ENTRIES SHOWN section start

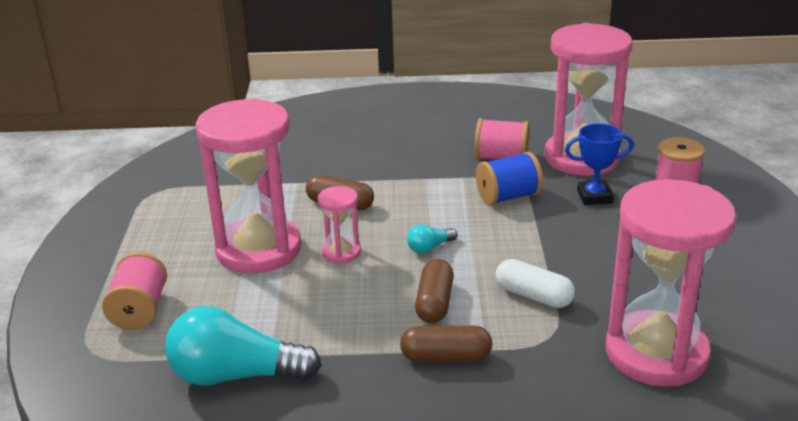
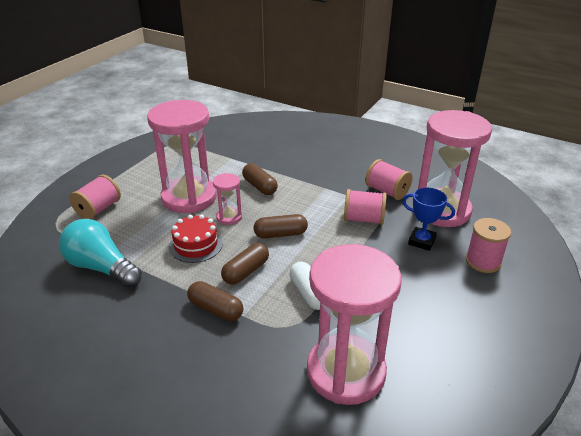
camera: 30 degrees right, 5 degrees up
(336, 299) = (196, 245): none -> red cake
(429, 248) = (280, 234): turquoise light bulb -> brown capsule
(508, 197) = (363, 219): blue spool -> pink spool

ENTRIES SHOWN section end
ENTRIES SHOWN section start

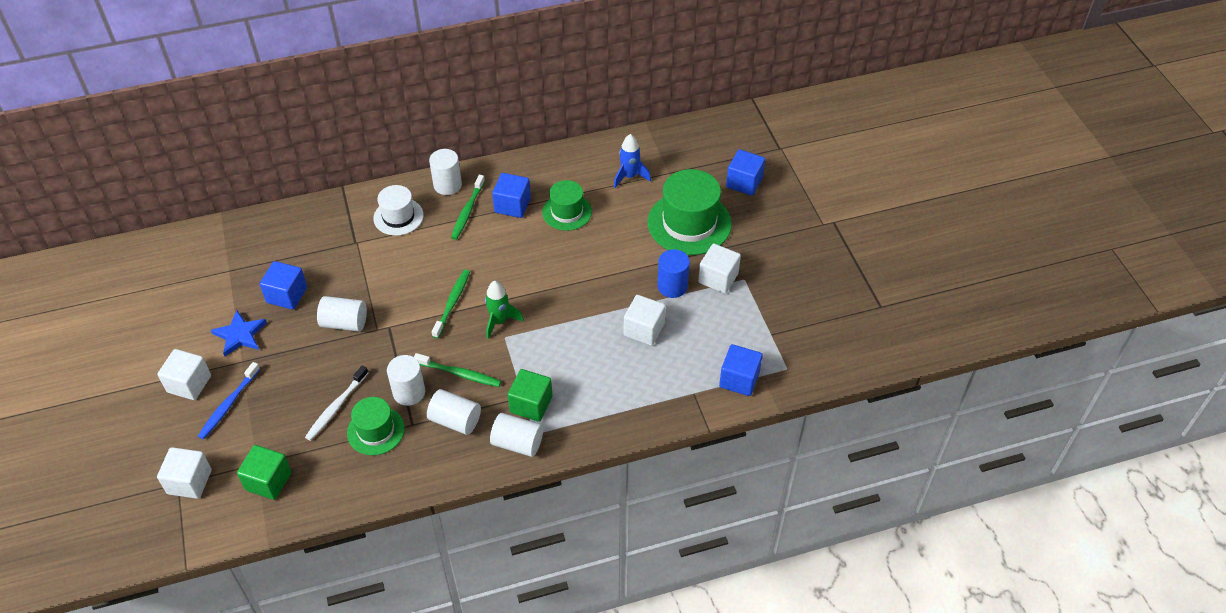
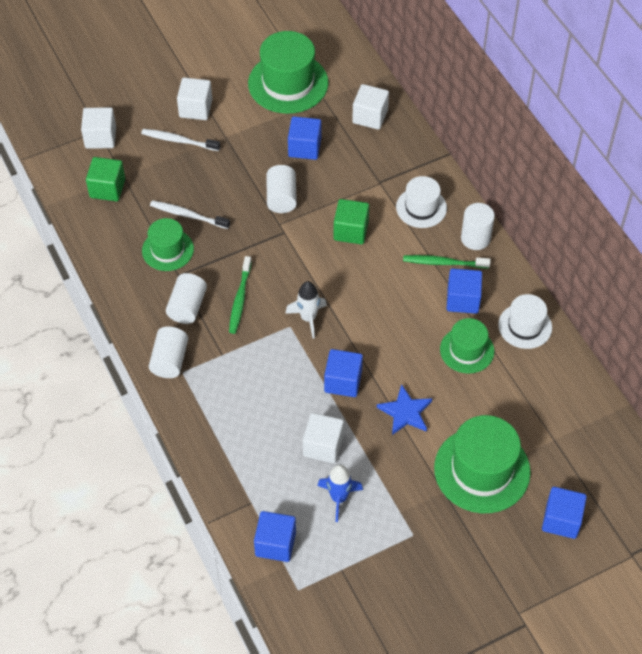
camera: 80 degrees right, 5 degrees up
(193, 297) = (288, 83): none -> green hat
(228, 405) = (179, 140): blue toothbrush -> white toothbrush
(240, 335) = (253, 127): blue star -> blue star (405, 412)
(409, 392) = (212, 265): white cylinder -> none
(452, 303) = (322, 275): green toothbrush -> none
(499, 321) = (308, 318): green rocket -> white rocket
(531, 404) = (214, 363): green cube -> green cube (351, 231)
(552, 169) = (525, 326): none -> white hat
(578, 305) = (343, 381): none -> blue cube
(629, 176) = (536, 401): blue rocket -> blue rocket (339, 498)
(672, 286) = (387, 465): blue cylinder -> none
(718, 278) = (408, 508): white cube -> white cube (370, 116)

ENTRIES SHOWN section end

• [PROMPT]
Would you output, from the records above, exactly the run of lines that starts at the line containing "(240, 335) = (253, 127): blue" and ends at the line containing "(718, 278) = (408, 508): white", and only that run?

• [ANSWER SPACE]
(240, 335) = (253, 127): blue star -> blue star (405, 412)
(409, 392) = (212, 265): white cylinder -> none
(452, 303) = (322, 275): green toothbrush -> none
(499, 321) = (308, 318): green rocket -> white rocket
(531, 404) = (214, 363): green cube -> green cube (351, 231)
(552, 169) = (525, 326): none -> white hat
(578, 305) = (343, 381): none -> blue cube
(629, 176) = (536, 401): blue rocket -> blue rocket (339, 498)
(672, 286) = (387, 465): blue cylinder -> none
(718, 278) = (408, 508): white cube -> white cube (370, 116)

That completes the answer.